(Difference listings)
▬▬▬▬▬▬▬▬▬▬
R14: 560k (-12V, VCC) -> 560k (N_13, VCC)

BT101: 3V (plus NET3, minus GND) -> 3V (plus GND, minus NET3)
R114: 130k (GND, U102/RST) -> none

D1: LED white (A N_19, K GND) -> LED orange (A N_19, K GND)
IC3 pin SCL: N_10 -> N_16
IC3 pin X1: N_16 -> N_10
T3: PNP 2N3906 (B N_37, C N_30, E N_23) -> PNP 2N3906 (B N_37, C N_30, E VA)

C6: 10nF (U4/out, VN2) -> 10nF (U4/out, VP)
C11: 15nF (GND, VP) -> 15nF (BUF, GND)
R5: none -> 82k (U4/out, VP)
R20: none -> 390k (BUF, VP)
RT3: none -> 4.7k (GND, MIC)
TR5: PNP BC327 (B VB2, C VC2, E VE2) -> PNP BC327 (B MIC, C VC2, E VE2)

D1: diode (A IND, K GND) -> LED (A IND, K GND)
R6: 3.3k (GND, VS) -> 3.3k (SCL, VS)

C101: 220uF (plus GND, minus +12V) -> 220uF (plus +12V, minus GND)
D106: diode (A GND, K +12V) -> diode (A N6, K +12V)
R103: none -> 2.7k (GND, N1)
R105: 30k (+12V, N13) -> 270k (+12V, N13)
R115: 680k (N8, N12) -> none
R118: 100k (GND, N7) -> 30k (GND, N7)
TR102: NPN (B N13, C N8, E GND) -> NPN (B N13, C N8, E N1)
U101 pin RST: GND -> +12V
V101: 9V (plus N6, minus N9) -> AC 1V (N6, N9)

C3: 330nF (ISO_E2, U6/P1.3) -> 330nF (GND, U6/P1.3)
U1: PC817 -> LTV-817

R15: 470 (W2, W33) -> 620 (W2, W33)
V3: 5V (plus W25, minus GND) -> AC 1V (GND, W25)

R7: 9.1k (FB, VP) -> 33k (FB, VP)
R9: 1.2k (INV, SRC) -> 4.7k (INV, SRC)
▬▬▬▬▬▬▬▬▬▬
#### ABOUT THIS EXERCISE:
Copy the lines above exactly, leaving every word as it is.

#### EXERCISE RESULT:
R14: 560k (-12V, VCC) -> 560k (N_13, VCC)

BT101: 3V (plus NET3, minus GND) -> 3V (plus GND, minus NET3)
R114: 130k (GND, U102/RST) -> none

D1: LED white (A N_19, K GND) -> LED orange (A N_19, K GND)
IC3 pin SCL: N_10 -> N_16
IC3 pin X1: N_16 -> N_10
T3: PNP 2N3906 (B N_37, C N_30, E N_23) -> PNP 2N3906 (B N_37, C N_30, E VA)

C6: 10nF (U4/out, VN2) -> 10nF (U4/out, VP)
C11: 15nF (GND, VP) -> 15nF (BUF, GND)
R5: none -> 82k (U4/out, VP)
R20: none -> 390k (BUF, VP)
RT3: none -> 4.7k (GND, MIC)
TR5: PNP BC327 (B VB2, C VC2, E VE2) -> PNP BC327 (B MIC, C VC2, E VE2)

D1: diode (A IND, K GND) -> LED (A IND, K GND)
R6: 3.3k (GND, VS) -> 3.3k (SCL, VS)

C101: 220uF (plus GND, minus +12V) -> 220uF (plus +12V, minus GND)
D106: diode (A GND, K +12V) -> diode (A N6, K +12V)
R103: none -> 2.7k (GND, N1)
R105: 30k (+12V, N13) -> 270k (+12V, N13)
R115: 680k (N8, N12) -> none
R118: 100k (GND, N7) -> 30k (GND, N7)
TR102: NPN (B N13, C N8, E GND) -> NPN (B N13, C N8, E N1)
U101 pin RST: GND -> +12V
V101: 9V (plus N6, minus N9) -> AC 1V (N6, N9)

C3: 330nF (ISO_E2, U6/P1.3) -> 330nF (GND, U6/P1.3)
U1: PC817 -> LTV-817

R15: 470 (W2, W33) -> 620 (W2, W33)
V3: 5V (plus W25, minus GND) -> AC 1V (GND, W25)

R7: 9.1k (FB, VP) -> 33k (FB, VP)
R9: 1.2k (INV, SRC) -> 4.7k (INV, SRC)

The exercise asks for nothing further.